_Listed entries:_
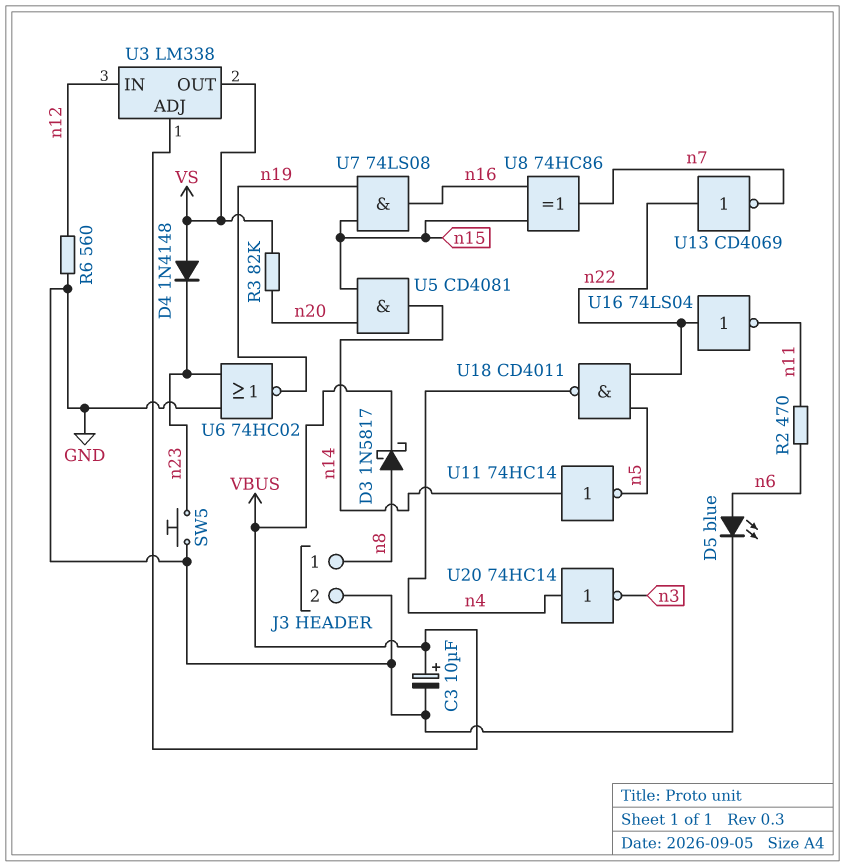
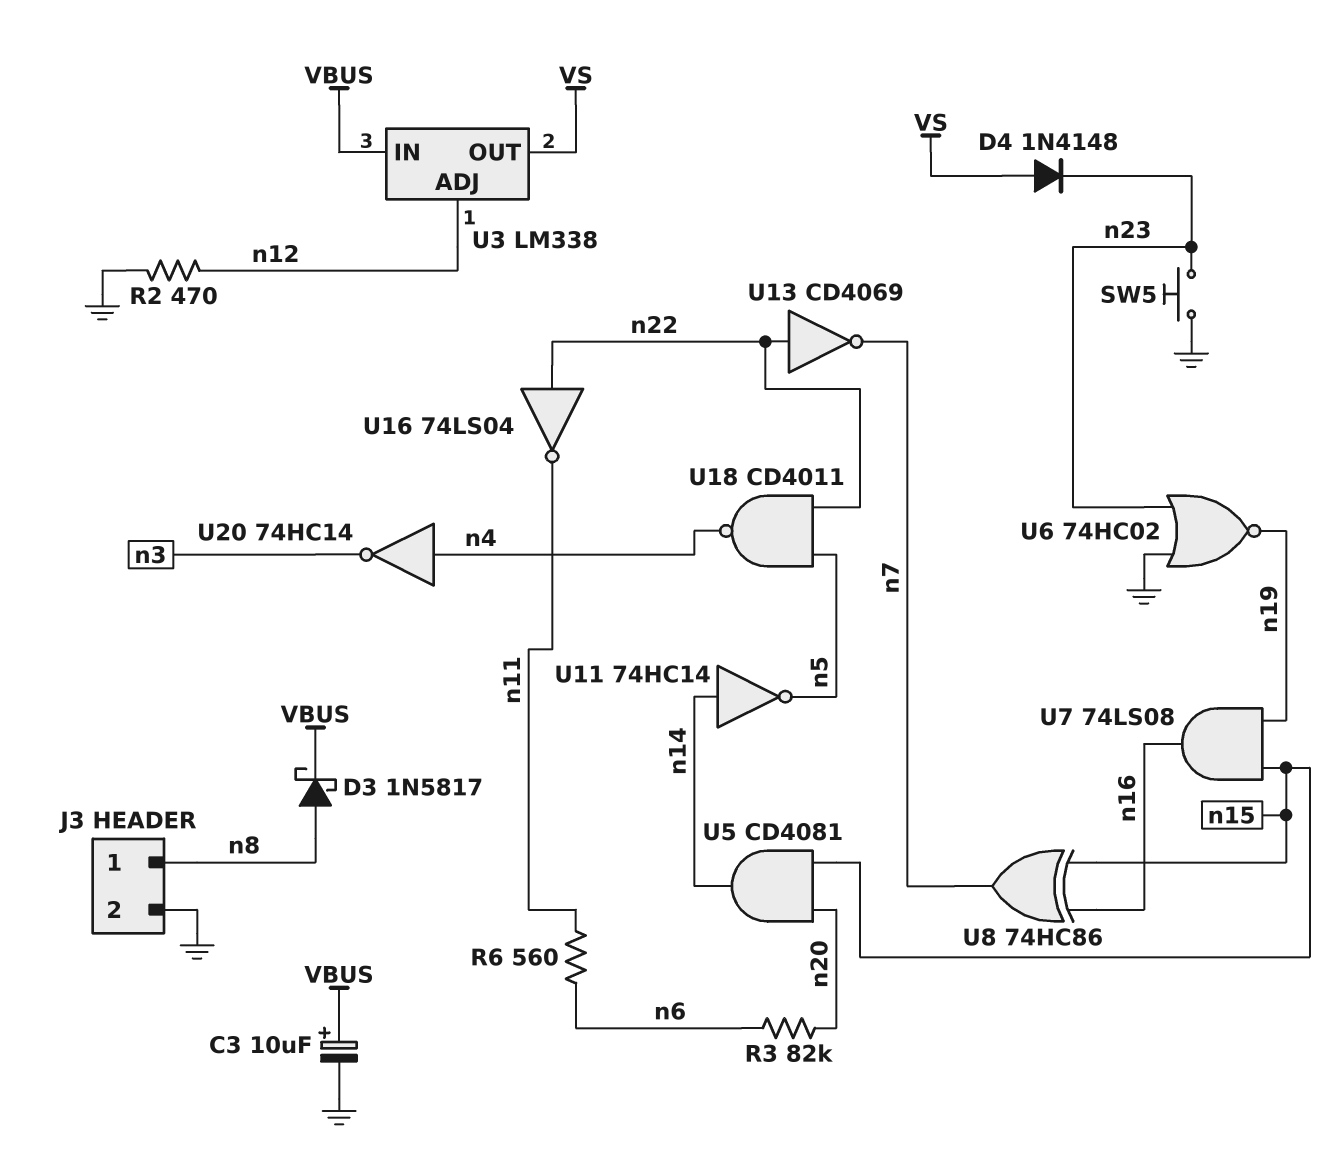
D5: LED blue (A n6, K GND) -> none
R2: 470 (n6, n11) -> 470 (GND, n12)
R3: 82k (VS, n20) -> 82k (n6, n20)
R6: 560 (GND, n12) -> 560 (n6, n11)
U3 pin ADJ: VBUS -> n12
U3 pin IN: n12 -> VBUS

_What is being asked:_
Your answer must be an exact copy of the records, with no pictures in it.

_Exercise solution:_
D5: LED blue (A n6, K GND) -> none
R2: 470 (n6, n11) -> 470 (GND, n12)
R3: 82k (VS, n20) -> 82k (n6, n20)
R6: 560 (GND, n12) -> 560 (n6, n11)
U3 pin ADJ: VBUS -> n12
U3 pin IN: n12 -> VBUS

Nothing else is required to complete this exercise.